Saved entries:
*** Begin section ***

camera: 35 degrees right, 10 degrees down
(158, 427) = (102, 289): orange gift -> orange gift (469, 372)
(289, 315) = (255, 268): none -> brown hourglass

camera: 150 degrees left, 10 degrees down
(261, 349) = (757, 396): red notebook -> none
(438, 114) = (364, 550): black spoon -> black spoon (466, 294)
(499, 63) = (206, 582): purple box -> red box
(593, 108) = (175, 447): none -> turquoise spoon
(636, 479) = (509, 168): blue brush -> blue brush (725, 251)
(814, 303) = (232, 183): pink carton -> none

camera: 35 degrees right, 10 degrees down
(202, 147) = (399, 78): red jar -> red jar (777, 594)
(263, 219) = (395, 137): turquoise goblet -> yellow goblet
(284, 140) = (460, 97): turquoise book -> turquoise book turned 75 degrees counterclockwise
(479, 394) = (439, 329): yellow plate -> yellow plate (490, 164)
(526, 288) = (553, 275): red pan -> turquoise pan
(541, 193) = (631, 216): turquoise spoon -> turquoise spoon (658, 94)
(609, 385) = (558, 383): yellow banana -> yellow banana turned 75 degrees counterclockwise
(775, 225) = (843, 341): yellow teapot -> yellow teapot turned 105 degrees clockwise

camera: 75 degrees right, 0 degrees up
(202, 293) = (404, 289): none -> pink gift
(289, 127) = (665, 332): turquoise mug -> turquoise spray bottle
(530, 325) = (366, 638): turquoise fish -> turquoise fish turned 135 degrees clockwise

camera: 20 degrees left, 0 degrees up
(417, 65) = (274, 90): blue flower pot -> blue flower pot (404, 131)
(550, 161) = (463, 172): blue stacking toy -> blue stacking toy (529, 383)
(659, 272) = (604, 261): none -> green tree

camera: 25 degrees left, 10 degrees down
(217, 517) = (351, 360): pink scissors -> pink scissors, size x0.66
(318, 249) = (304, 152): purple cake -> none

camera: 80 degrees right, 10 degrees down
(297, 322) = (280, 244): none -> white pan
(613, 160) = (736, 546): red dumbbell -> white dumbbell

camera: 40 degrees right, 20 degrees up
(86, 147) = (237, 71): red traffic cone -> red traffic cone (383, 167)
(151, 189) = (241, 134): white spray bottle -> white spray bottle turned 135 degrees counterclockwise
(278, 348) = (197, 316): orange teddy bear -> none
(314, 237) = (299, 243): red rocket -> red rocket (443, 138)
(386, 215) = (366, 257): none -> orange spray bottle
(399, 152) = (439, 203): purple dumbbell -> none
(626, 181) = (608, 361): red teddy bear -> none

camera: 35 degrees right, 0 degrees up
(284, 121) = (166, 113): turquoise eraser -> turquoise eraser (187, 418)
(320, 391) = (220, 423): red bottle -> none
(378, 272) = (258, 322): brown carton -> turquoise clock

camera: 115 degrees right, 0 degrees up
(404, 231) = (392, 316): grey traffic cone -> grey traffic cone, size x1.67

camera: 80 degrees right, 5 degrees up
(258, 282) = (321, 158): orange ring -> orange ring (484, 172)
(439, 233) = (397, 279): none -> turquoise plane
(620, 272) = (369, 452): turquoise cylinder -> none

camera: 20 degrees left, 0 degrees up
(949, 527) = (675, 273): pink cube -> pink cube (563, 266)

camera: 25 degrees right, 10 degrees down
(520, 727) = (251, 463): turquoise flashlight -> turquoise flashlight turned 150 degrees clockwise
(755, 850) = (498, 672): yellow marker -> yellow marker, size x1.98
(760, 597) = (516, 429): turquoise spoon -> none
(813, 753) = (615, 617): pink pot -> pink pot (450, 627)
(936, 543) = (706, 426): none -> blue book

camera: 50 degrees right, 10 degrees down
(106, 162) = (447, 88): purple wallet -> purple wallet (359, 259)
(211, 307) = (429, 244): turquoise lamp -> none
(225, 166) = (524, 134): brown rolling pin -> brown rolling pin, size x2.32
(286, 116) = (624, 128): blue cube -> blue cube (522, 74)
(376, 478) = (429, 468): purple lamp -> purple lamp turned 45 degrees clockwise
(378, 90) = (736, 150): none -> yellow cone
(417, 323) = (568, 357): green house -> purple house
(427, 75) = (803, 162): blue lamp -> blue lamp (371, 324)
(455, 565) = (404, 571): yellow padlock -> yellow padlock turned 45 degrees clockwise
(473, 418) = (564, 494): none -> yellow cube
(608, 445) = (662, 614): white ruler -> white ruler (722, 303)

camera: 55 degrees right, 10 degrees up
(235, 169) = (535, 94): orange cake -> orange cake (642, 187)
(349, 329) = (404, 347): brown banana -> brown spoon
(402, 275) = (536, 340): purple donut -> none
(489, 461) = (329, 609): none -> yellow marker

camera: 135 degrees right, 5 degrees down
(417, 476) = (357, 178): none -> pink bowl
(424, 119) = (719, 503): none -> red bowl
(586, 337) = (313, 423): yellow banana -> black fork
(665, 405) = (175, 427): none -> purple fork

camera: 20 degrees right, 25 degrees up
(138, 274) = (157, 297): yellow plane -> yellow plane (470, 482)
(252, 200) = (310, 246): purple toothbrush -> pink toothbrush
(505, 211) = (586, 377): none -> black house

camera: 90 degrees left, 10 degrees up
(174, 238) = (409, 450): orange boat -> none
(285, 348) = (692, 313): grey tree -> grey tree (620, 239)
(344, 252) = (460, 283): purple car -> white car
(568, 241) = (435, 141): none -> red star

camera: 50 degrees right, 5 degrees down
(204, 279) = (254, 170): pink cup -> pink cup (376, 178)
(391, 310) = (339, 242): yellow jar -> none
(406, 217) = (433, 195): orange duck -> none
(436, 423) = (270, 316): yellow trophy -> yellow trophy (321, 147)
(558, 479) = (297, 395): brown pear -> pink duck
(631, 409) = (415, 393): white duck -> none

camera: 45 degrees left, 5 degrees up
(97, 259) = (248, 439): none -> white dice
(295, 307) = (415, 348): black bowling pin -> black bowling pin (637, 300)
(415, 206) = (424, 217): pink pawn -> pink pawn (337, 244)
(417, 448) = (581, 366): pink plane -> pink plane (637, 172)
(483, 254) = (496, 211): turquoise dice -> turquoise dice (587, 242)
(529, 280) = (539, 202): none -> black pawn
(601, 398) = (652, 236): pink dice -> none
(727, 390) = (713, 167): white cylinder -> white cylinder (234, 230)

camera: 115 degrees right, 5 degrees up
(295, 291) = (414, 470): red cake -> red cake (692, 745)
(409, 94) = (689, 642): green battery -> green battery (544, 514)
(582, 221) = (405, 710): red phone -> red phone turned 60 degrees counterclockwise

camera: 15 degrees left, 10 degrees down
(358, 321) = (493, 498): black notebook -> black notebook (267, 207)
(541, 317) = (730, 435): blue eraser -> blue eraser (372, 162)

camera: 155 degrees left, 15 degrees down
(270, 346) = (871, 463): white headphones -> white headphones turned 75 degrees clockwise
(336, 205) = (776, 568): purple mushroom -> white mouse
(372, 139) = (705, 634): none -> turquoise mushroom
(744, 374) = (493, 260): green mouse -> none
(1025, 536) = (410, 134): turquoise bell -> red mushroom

*** End section ***

## Exercise details
Start with the first line of the data and print every line exactly. The line containing "(278, 348) = (197, 316): orange" is the last one to include.

## Exercise solution
camera: 35 degrees right, 10 degrees down
(158, 427) = (102, 289): orange gift -> orange gift (469, 372)
(289, 315) = (255, 268): none -> brown hourglass

camera: 150 degrees left, 10 degrees down
(261, 349) = (757, 396): red notebook -> none
(438, 114) = (364, 550): black spoon -> black spoon (466, 294)
(499, 63) = (206, 582): purple box -> red box
(593, 108) = (175, 447): none -> turquoise spoon
(636, 479) = (509, 168): blue brush -> blue brush (725, 251)
(814, 303) = (232, 183): pink carton -> none

camera: 35 degrees right, 10 degrees down
(202, 147) = (399, 78): red jar -> red jar (777, 594)
(263, 219) = (395, 137): turquoise goblet -> yellow goblet
(284, 140) = (460, 97): turquoise book -> turquoise book turned 75 degrees counterclockwise
(479, 394) = (439, 329): yellow plate -> yellow plate (490, 164)
(526, 288) = (553, 275): red pan -> turquoise pan
(541, 193) = (631, 216): turquoise spoon -> turquoise spoon (658, 94)
(609, 385) = (558, 383): yellow banana -> yellow banana turned 75 degrees counterclockwise
(775, 225) = (843, 341): yellow teapot -> yellow teapot turned 105 degrees clockwise

camera: 75 degrees right, 0 degrees up
(202, 293) = (404, 289): none -> pink gift
(289, 127) = (665, 332): turquoise mug -> turquoise spray bottle
(530, 325) = (366, 638): turquoise fish -> turquoise fish turned 135 degrees clockwise

camera: 20 degrees left, 0 degrees up
(417, 65) = (274, 90): blue flower pot -> blue flower pot (404, 131)
(550, 161) = (463, 172): blue stacking toy -> blue stacking toy (529, 383)
(659, 272) = (604, 261): none -> green tree

camera: 25 degrees left, 10 degrees down
(217, 517) = (351, 360): pink scissors -> pink scissors, size x0.66
(318, 249) = (304, 152): purple cake -> none

camera: 80 degrees right, 10 degrees down
(297, 322) = (280, 244): none -> white pan
(613, 160) = (736, 546): red dumbbell -> white dumbbell

camera: 40 degrees right, 20 degrees up
(86, 147) = (237, 71): red traffic cone -> red traffic cone (383, 167)
(151, 189) = (241, 134): white spray bottle -> white spray bottle turned 135 degrees counterclockwise
(278, 348) = (197, 316): orange teddy bear -> none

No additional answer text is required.